◆ EXERCISE DETAILS
Would you restate the listing word for word, with the images omitted?

◆ DATA SHOWN
------
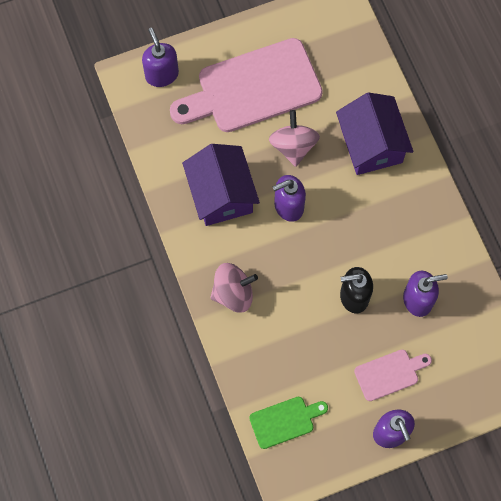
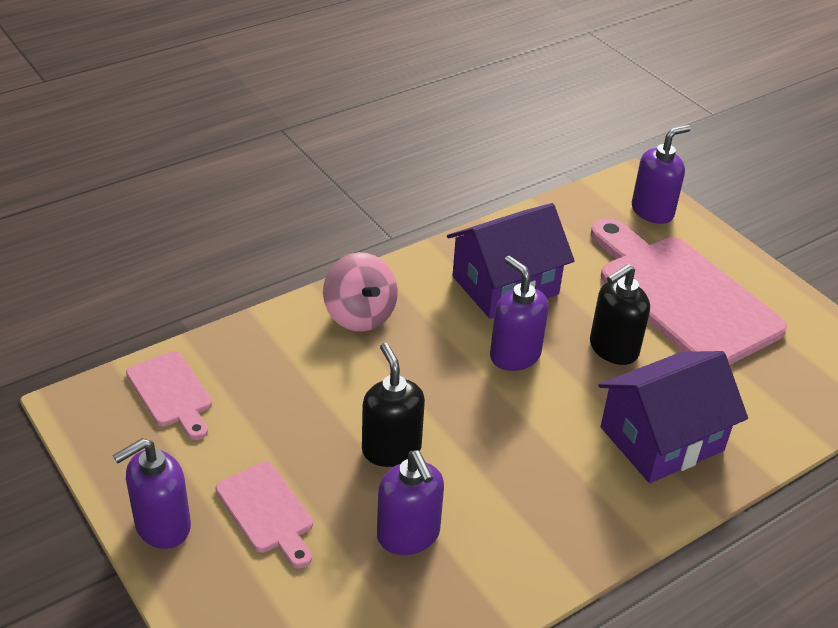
camera: 75 degrees right, 30 degrees down
(285, 421) = (171, 393): green cutting board -> pink cutting board
(293, 146) = (613, 349): pink spinning top -> black soap dispenser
------
◆ ANSWER BELOW
camera: 75 degrees right, 30 degrees down
(285, 421) = (171, 393): green cutting board -> pink cutting board
(293, 146) = (613, 349): pink spinning top -> black soap dispenser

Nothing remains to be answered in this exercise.